Stored entries:
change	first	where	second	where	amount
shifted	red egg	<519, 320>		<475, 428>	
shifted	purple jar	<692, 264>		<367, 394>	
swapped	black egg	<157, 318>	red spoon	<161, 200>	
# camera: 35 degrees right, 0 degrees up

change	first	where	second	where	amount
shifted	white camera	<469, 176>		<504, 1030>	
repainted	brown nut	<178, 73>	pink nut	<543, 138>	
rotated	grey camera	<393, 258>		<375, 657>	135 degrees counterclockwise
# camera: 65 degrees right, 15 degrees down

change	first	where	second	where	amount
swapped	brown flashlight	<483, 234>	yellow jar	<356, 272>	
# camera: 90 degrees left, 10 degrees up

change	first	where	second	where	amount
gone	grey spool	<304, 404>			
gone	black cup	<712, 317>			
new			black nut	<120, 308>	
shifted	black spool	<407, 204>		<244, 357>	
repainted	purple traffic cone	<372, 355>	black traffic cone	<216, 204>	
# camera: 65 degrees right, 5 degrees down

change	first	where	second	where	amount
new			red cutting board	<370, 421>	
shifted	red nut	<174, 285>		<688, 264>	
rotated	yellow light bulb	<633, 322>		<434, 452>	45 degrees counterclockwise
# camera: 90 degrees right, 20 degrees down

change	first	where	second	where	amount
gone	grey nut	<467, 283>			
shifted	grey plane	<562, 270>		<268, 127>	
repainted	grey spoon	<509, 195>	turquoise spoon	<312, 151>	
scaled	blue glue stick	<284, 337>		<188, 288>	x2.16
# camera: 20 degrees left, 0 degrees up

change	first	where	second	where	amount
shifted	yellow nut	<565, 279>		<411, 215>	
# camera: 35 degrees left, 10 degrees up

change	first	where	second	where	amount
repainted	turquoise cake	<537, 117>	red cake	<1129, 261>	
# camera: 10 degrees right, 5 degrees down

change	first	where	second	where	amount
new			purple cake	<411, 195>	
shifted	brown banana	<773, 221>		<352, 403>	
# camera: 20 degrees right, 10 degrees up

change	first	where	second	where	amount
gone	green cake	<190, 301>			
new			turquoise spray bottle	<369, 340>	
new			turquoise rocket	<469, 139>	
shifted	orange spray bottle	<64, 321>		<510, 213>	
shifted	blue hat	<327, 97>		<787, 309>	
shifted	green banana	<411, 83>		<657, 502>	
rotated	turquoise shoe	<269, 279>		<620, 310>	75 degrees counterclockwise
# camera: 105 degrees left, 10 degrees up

### How to complete this task
Each entry is to be retyped precisely as it stands.

### Exercise solution
change	first	where	second	where	amount
shifted	red egg	<519, 320>		<475, 428>	
shifted	purple jar	<692, 264>		<367, 394>	
swapped	black egg	<157, 318>	red spoon	<161, 200>	
# camera: 35 degrees right, 0 degrees up

change	first	where	second	where	amount
shifted	white camera	<469, 176>		<504, 1030>	
repainted	brown nut	<178, 73>	pink nut	<543, 138>	
rotated	grey camera	<393, 258>		<375, 657>	135 degrees counterclockwise
# camera: 65 degrees right, 15 degrees down

change	first	where	second	where	amount
swapped	brown flashlight	<483, 234>	yellow jar	<356, 272>	
# camera: 90 degrees left, 10 degrees up

change	first	where	second	where	amount
gone	grey spool	<304, 404>			
gone	black cup	<712, 317>			
new			black nut	<120, 308>	
shifted	black spool	<407, 204>		<244, 357>	
repainted	purple traffic cone	<372, 355>	black traffic cone	<216, 204>	
# camera: 65 degrees right, 5 degrees down

change	first	where	second	where	amount
new			red cutting board	<370, 421>	
shifted	red nut	<174, 285>		<688, 264>	
rotated	yellow light bulb	<633, 322>		<434, 452>	45 degrees counterclockwise
# camera: 90 degrees right, 20 degrees down

change	first	where	second	where	amount
gone	grey nut	<467, 283>			
shifted	grey plane	<562, 270>		<268, 127>	
repainted	grey spoon	<509, 195>	turquoise spoon	<312, 151>	
scaled	blue glue stick	<284, 337>		<188, 288>	x2.16
# camera: 20 degrees left, 0 degrees up

change	first	where	second	where	amount
shifted	yellow nut	<565, 279>		<411, 215>	
# camera: 35 degrees left, 10 degrees up

change	first	where	second	where	amount
repainted	turquoise cake	<537, 117>	red cake	<1129, 261>	
# camera: 10 degrees right, 5 degrees down

change	first	where	second	where	amount
new			purple cake	<411, 195>	
shifted	brown banana	<773, 221>		<352, 403>	
# camera: 20 degrees right, 10 degrees up

change	first	where	second	where	amount
gone	green cake	<190, 301>			
new			turquoise spray bottle	<369, 340>	
new			turquoise rocket	<469, 139>	
shifted	orange spray bottle	<64, 321>		<510, 213>	
shifted	blue hat	<327, 97>		<787, 309>	
shifted	green banana	<411, 83>		<657, 502>	
rotated	turquoise shoe	<269, 279>		<620, 310>	75 degrees counterclockwise
# camera: 105 degrees left, 10 degrees up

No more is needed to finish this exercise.